WORK TASK
Give again, word for word, the lines below that run from the line with "none -> orange round brick I7:J8 level 1" through the line with "none -> lime brick H2:H3 level 1". Drop the pictures.
======
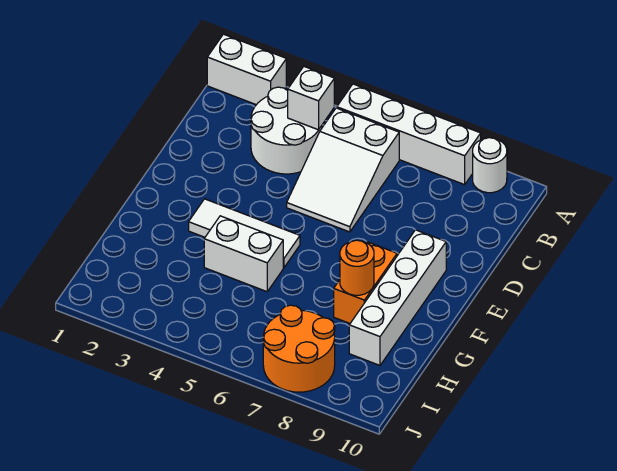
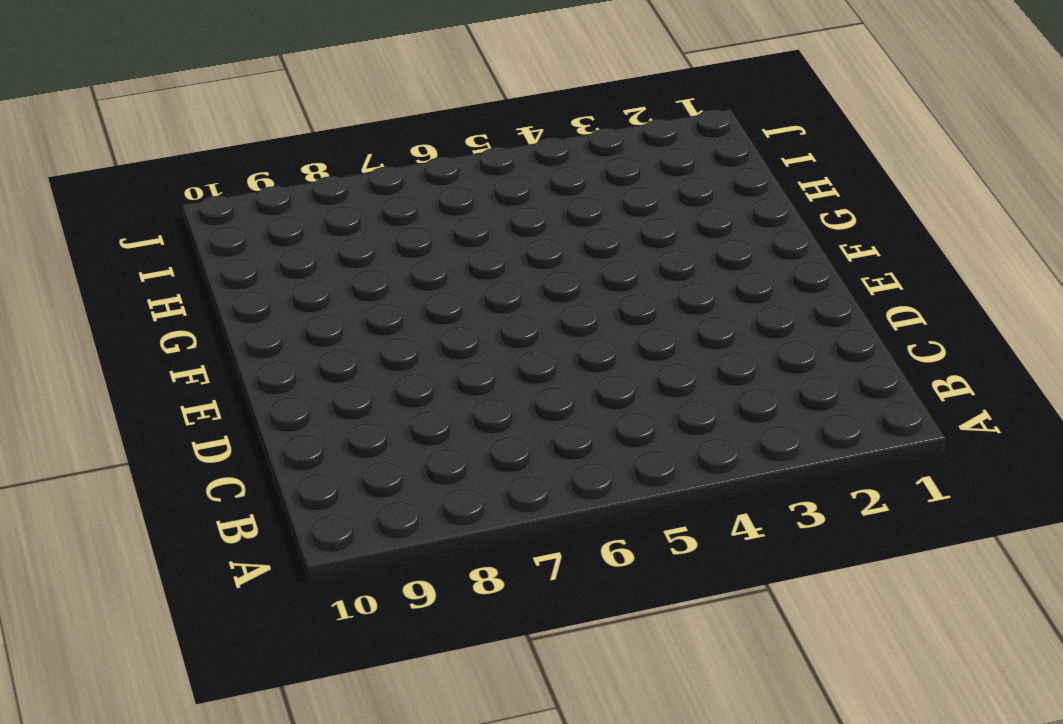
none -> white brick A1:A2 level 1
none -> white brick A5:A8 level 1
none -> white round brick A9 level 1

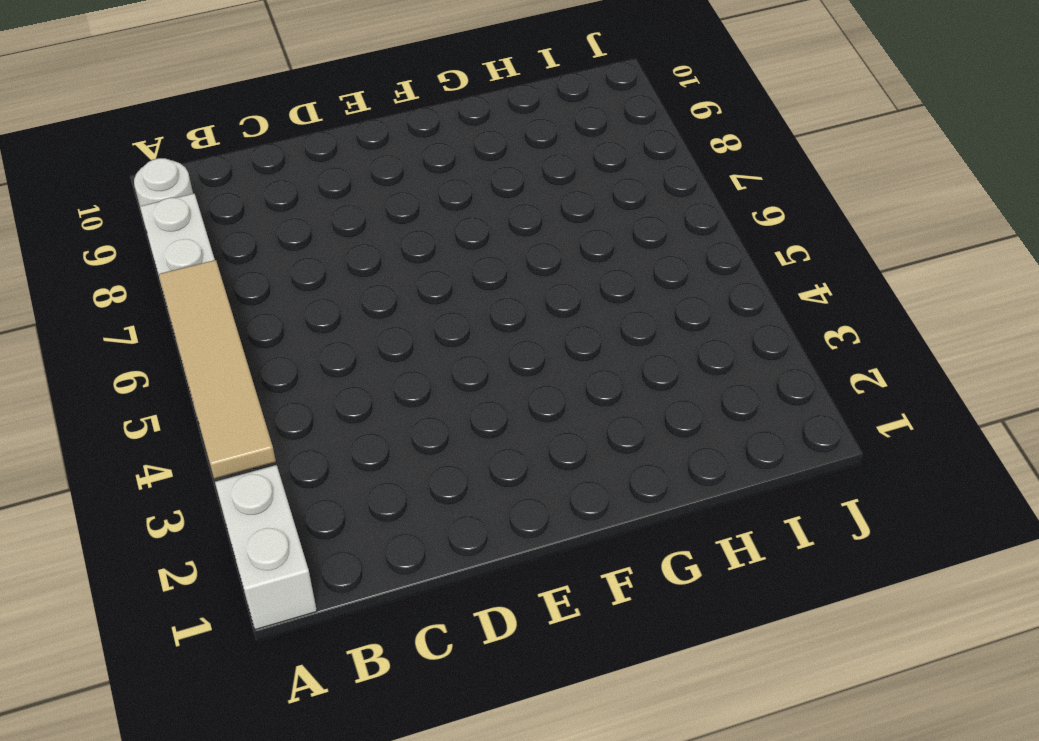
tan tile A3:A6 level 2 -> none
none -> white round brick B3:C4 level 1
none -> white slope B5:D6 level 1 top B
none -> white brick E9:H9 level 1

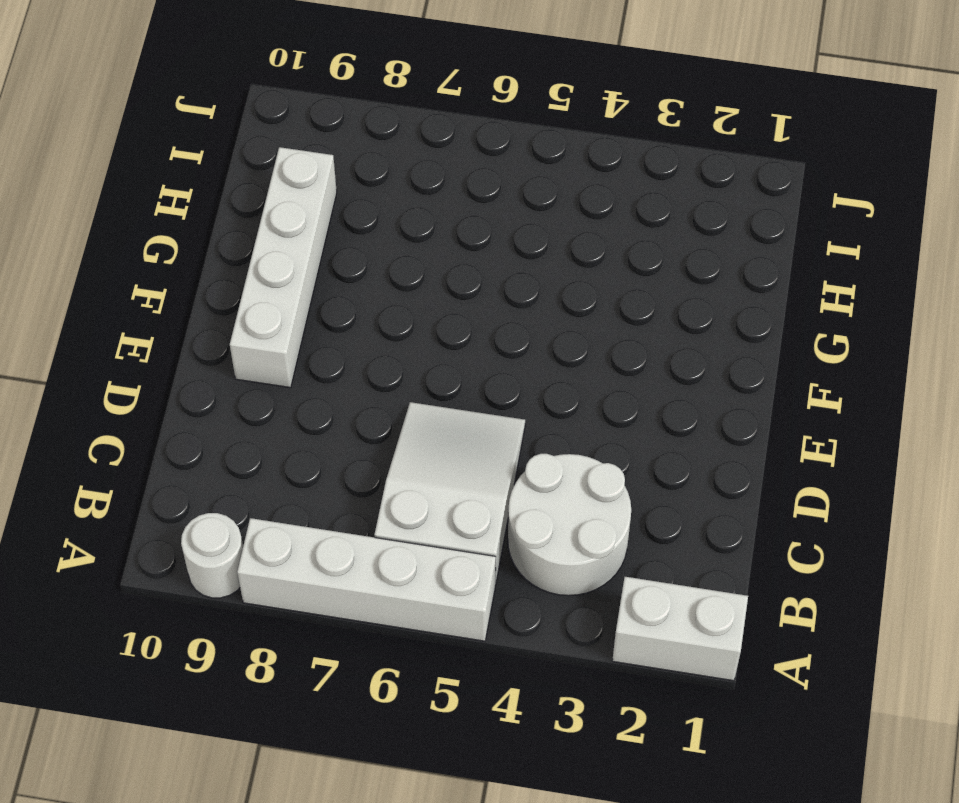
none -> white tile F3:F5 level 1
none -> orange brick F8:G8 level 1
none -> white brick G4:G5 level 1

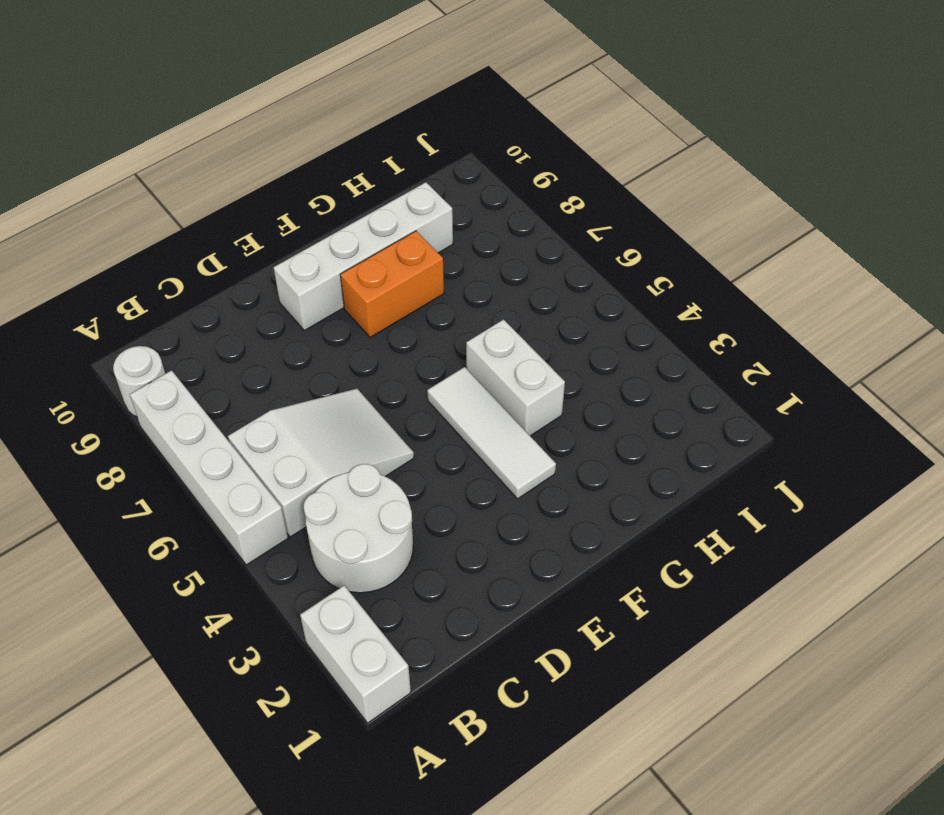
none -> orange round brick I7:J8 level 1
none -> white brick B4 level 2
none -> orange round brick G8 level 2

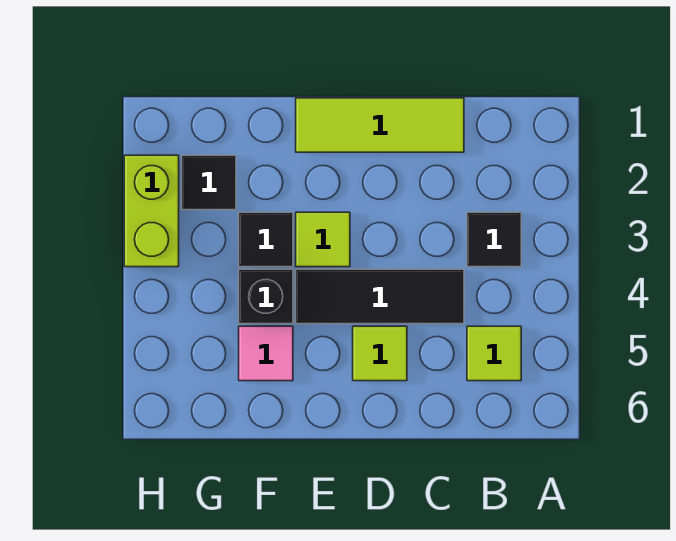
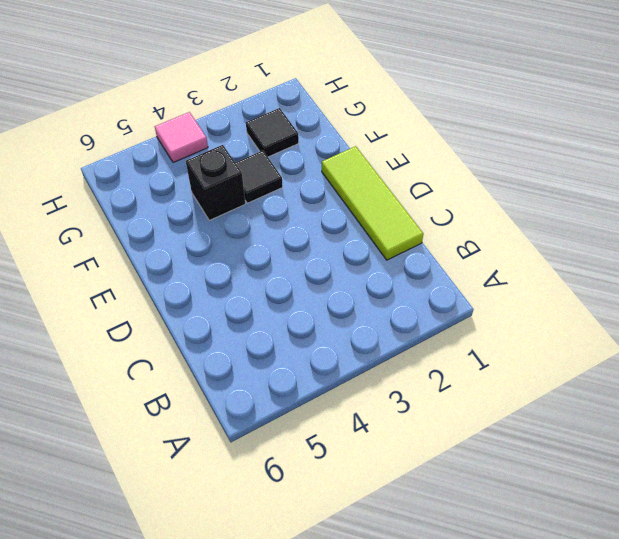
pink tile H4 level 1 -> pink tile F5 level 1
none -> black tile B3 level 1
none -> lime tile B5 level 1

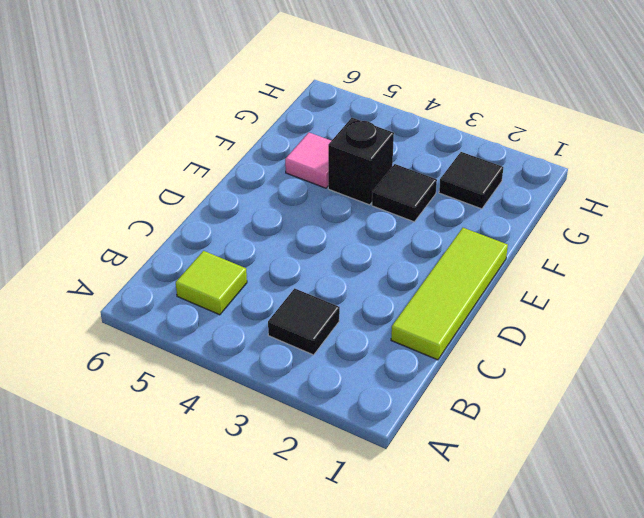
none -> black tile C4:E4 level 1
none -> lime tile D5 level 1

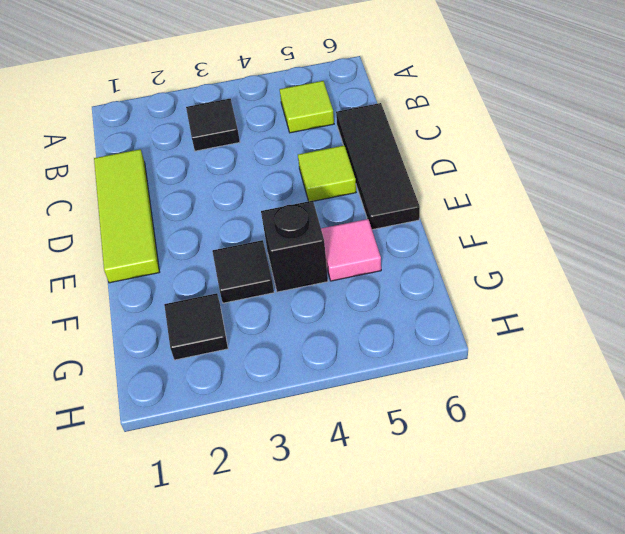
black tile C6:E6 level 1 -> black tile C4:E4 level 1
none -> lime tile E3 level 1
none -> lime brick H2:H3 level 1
======
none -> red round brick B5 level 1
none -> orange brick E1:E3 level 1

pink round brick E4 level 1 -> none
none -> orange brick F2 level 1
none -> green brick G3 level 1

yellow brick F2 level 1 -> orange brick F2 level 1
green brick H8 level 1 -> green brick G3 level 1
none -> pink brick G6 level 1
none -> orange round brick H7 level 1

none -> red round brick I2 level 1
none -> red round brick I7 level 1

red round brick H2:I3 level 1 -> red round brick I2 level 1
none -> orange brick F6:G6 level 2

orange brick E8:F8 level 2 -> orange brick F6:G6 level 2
======
RESULT FOR THIS TASK
none -> orange round brick I7:J8 level 1
none -> white brick B4 level 2
none -> orange round brick G8 level 2

pink tile H4 level 1 -> pink tile F5 level 1
none -> black tile B3 level 1
none -> lime tile B5 level 1

none -> black tile C4:E4 level 1
none -> lime tile D5 level 1

black tile C6:E6 level 1 -> black tile C4:E4 level 1
none -> lime tile E3 level 1
none -> lime brick H2:H3 level 1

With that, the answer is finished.